TASK DESCRIPTION — Restate all entries word for word, minus pictures.

RECORDED DATA —
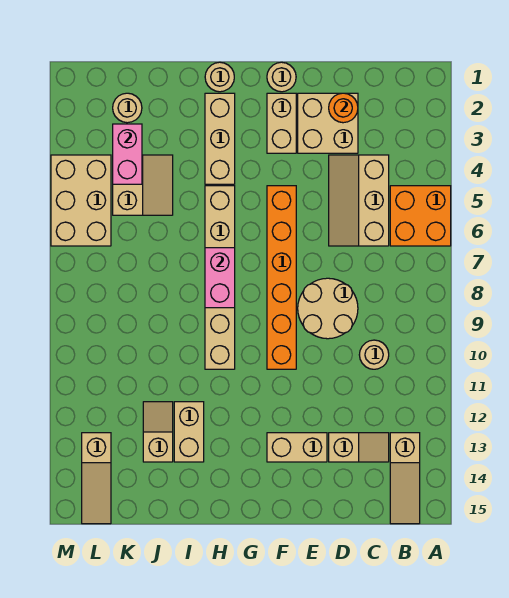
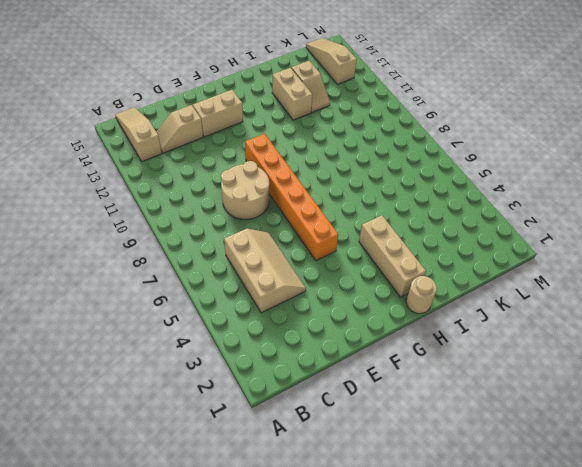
none -> orange brick A5:B6 level 1
none -> tan round brick C10 level 1
none -> tan brick D2:E3 level 1

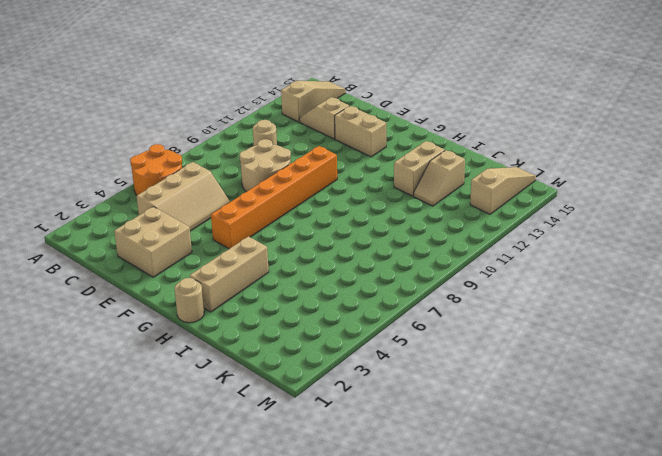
orange round brick A5:B6 level 1 -> orange brick A5:B6 level 1
none -> tan round brick F1 level 1
none -> tan brick F2:F3 level 1
none -> tan brick H5:H10 level 1

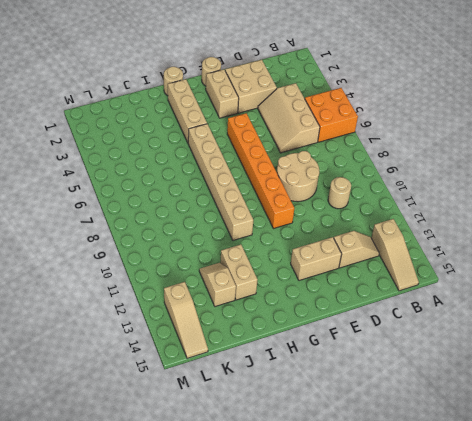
none -> tan slope J4:K5 level 1 top K
none -> tan round brick K2 level 1
none -> tan brick L4:M6 level 1

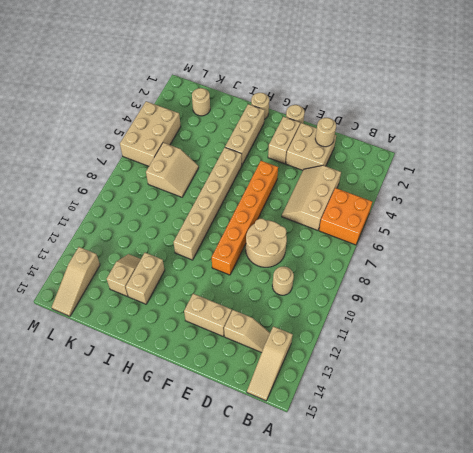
tan round brick D2 level 2 -> orange round brick D2 level 2
tan slope J6:K7 level 1 top K -> tan slope J4:K5 level 1 top K
none -> pink brick H7:H8 level 2
none -> pink brick K3:K4 level 2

YOUR RESPONSE —
none -> orange brick A5:B6 level 1
none -> tan round brick C10 level 1
none -> tan brick D2:E3 level 1

orange round brick A5:B6 level 1 -> orange brick A5:B6 level 1
none -> tan round brick F1 level 1
none -> tan brick F2:F3 level 1
none -> tan brick H5:H10 level 1

none -> tan slope J4:K5 level 1 top K
none -> tan round brick K2 level 1
none -> tan brick L4:M6 level 1

tan round brick D2 level 2 -> orange round brick D2 level 2
tan slope J6:K7 level 1 top K -> tan slope J4:K5 level 1 top K
none -> pink brick H7:H8 level 2
none -> pink brick K3:K4 level 2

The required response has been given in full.